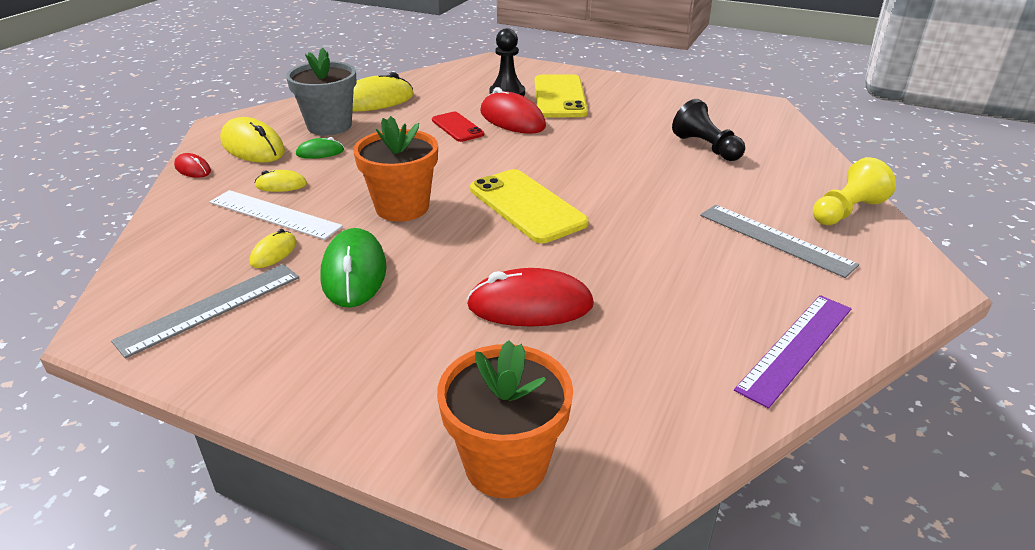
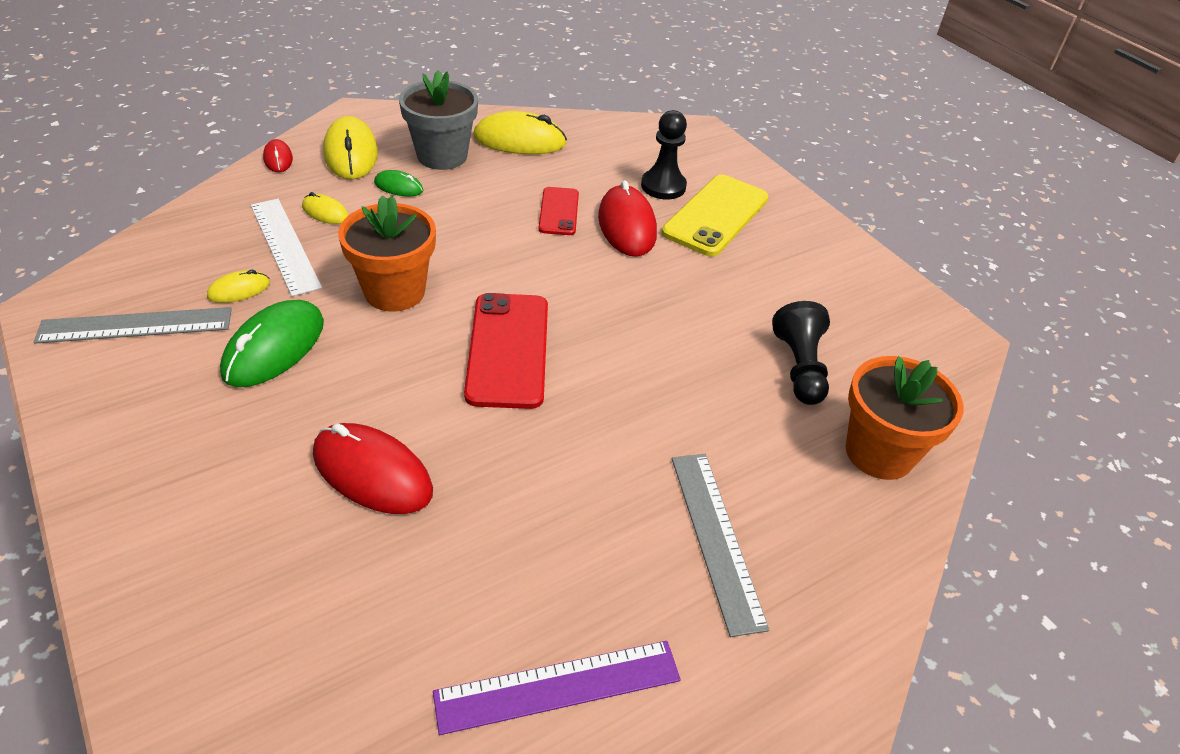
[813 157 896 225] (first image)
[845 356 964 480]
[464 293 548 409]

* **THE PROBLEM**: Write out the whole listing exactly. Pictures stay out.

* **YOUR RESPONSE**:
[813 157 896 225] (first image)
[845 356 964 480]
[464 293 548 409]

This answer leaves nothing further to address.